Assignment →
Whenever the word "light" turns up in a line of the data below, copy that line.

Provided data →

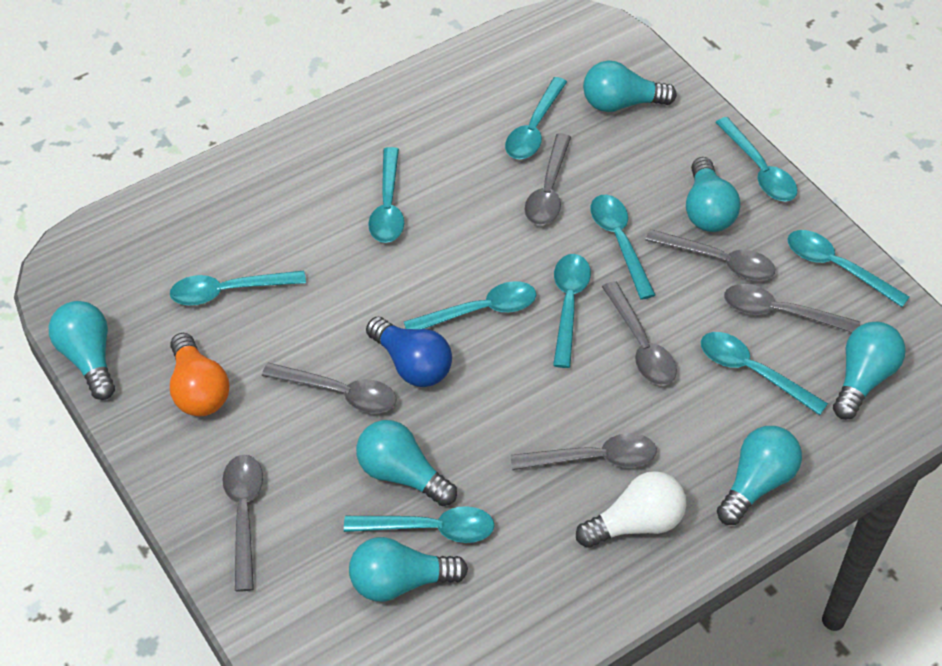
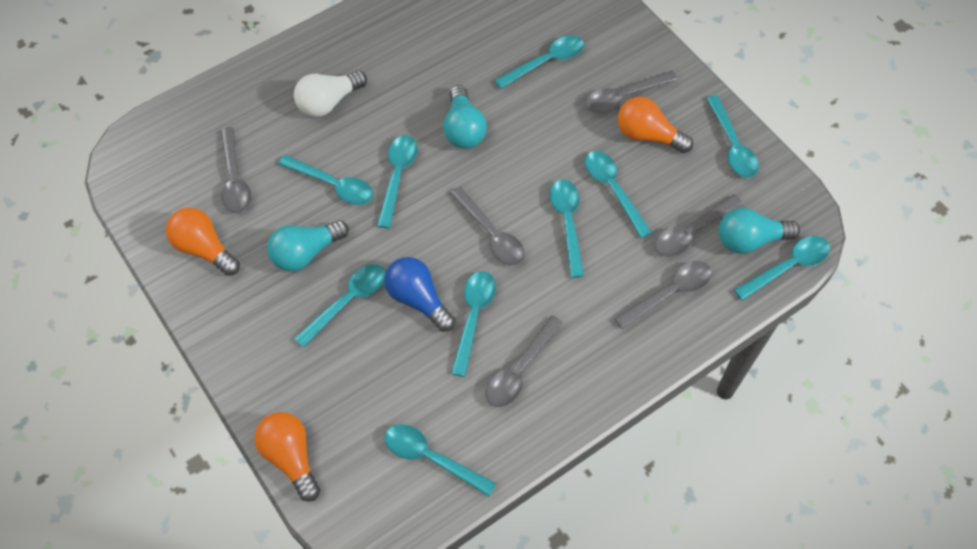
grey spoon: 7 -> 6
orange light bulb: 1 -> 3
turquoise light bulb: 7 -> 3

Solution below →
orange light bulb: 1 -> 3
turquoise light bulb: 7 -> 3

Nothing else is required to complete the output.